## Source data
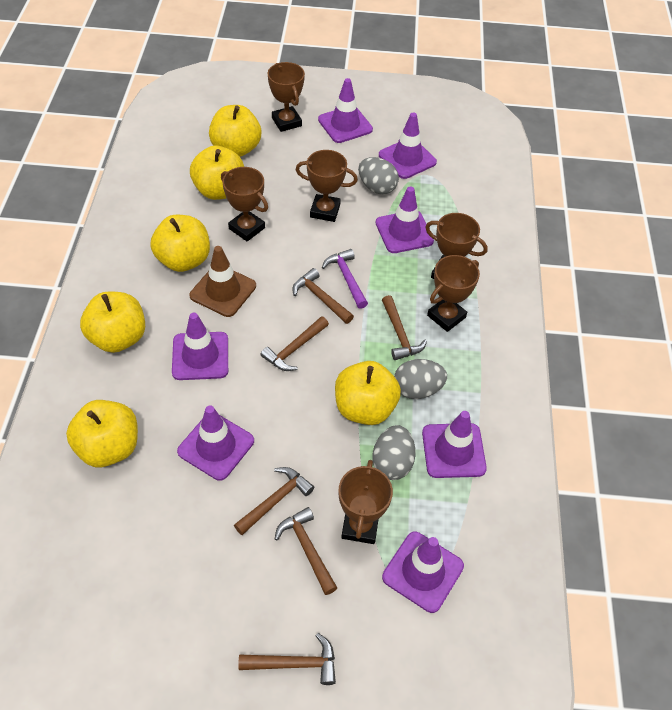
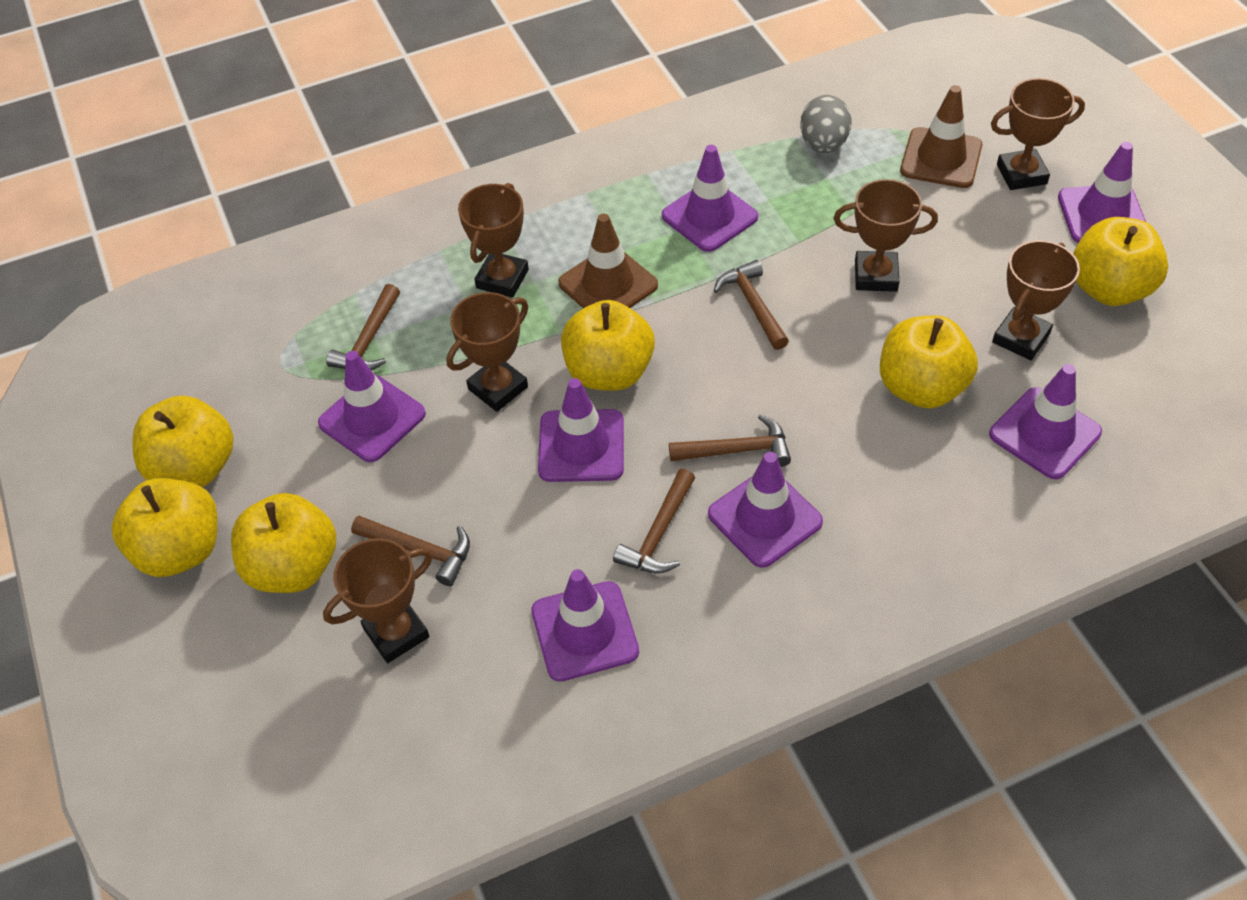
brown hammer: 6 -> 5
brown traffic cone: 1 -> 2
grey egg: 3 -> 1
purple hammer: 1 -> 0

## Exercise prompt
What is needed here is an exact transcript of the data above, pictures excluded.

## Answer below
brown hammer: 6 -> 5
brown traffic cone: 1 -> 2
grey egg: 3 -> 1
purple hammer: 1 -> 0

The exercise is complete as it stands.